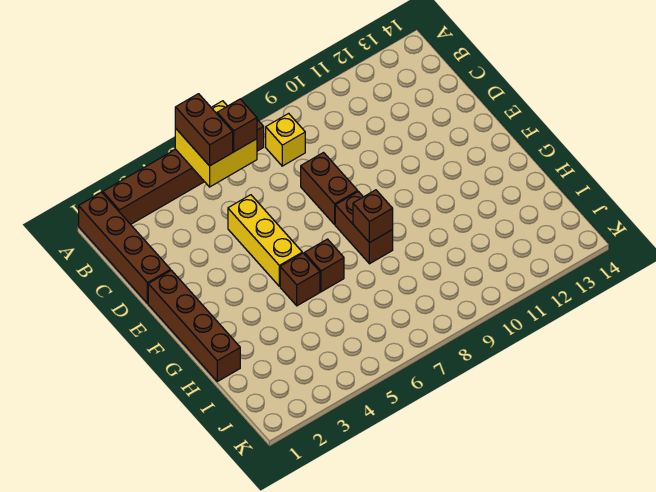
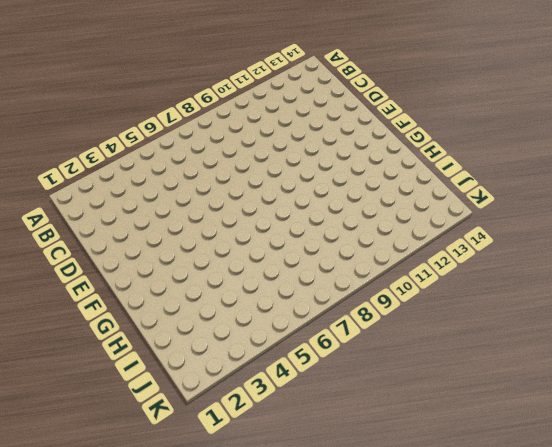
none -> brown 1x4 brick [79,192,171,304]
none -> brown 1x6 brick [103,120,264,224]
none -> yellow 1x1 brick [266,113,305,166]

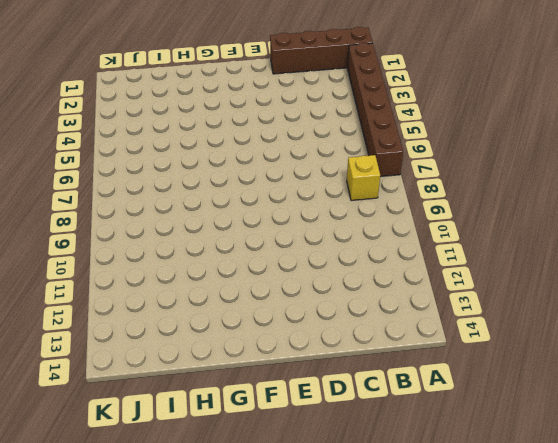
none -> yellow 1x3 brick [228,195,302,286]
none -> brown 1x2 brick [301,153,358,224]
none -> brown 1x4 brick [148,270,240,381]

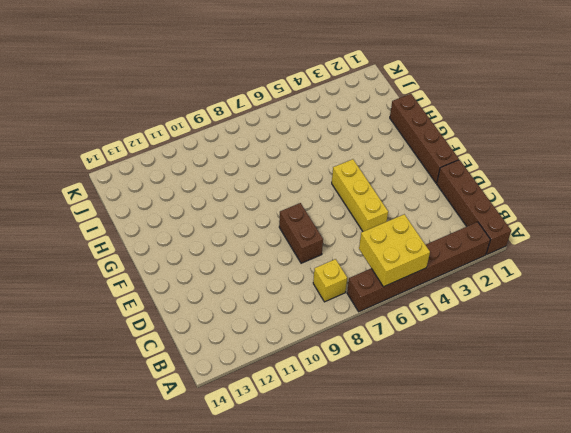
none -> brown 1x2 brick [335,192,393,264]
none -> brown 1x1 brick [280,253,320,306]
none -> brown 1x1 brick [304,239,344,292]

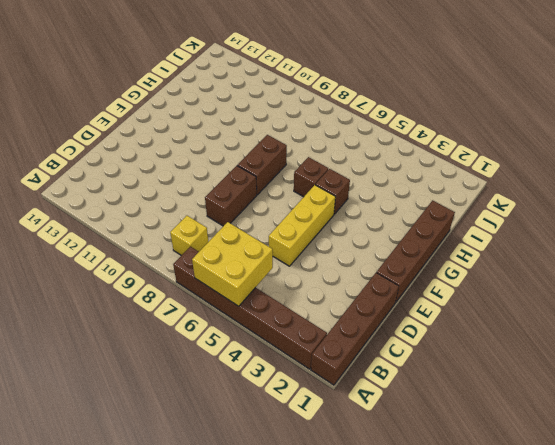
none -> brown 1x1 brick [353,190,393,243]
none -> brown 1x2 brick [175,94,233,166]
none -> brown 1x1 brick [217,99,257,152]

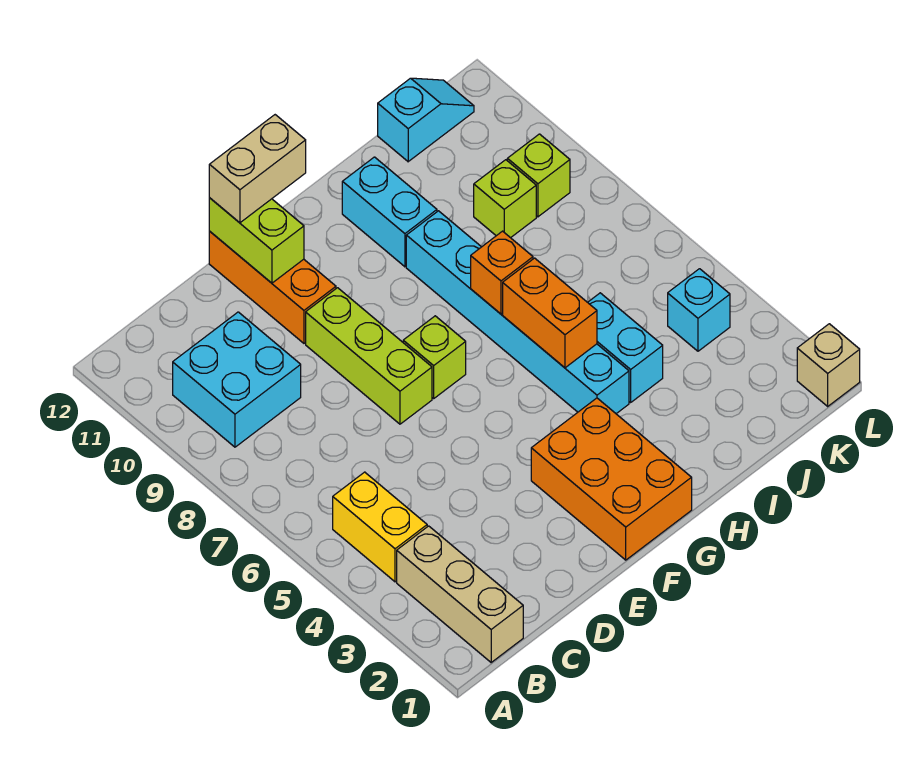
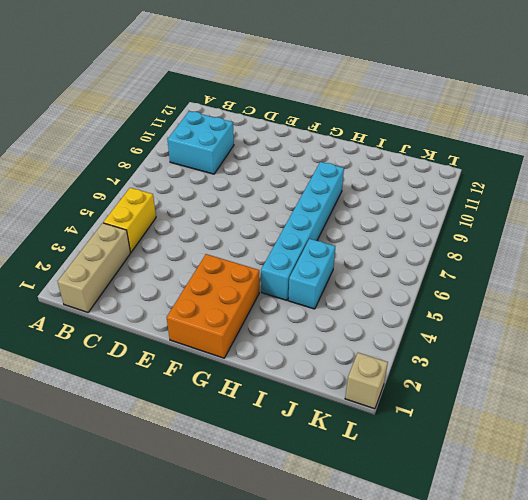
none -> lime 1x3 brick [306,288,432,424]
none -> orange 1x3 brick [209,231,336,343]
none -> lime 1x1 brick [403,316,466,398]

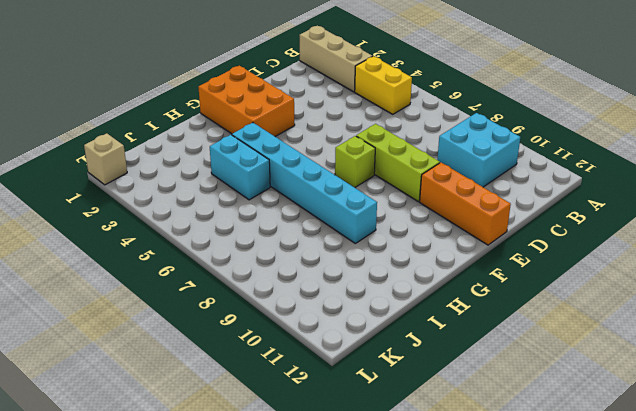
none -> cyan 1x2 brick [342,157,437,267]
none -> lime 1x1 brick [474,160,536,238]
none -> cyan 1x2 slope [378,78,474,162]

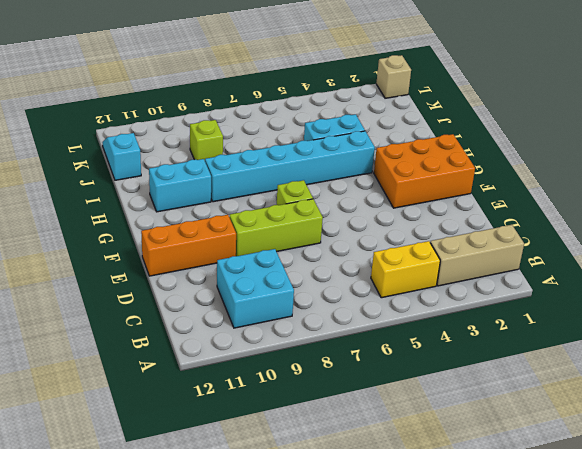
none -> cyan 1x1 brick [668,269,730,351]
none -> lime 1x1 brick [507,134,570,217]
none -> lime 1x2 brick [209,198,304,283]

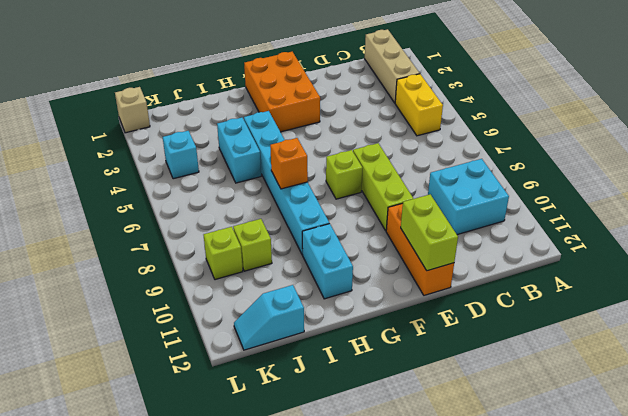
none -> orange 1x2 brick [503,258,597,368]
none -> tan 1x2 brick [209,115,306,223]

Your task:
Out of the data above, return each line where the word "brown" can be found.

Expected output:
none -> brown 1x4 brick [79,192,171,304]
none -> brown 1x6 brick [103,120,264,224]
none -> brown 1x2 brick [301,153,358,224]
none -> brown 1x4 brick [148,270,240,381]
none -> brown 1x2 brick [335,192,393,264]
none -> brown 1x1 brick [280,253,320,306]
none -> brown 1x1 brick [304,239,344,292]
none -> brown 1x1 brick [353,190,393,243]
none -> brown 1x2 brick [175,94,233,166]
none -> brown 1x1 brick [217,99,257,152]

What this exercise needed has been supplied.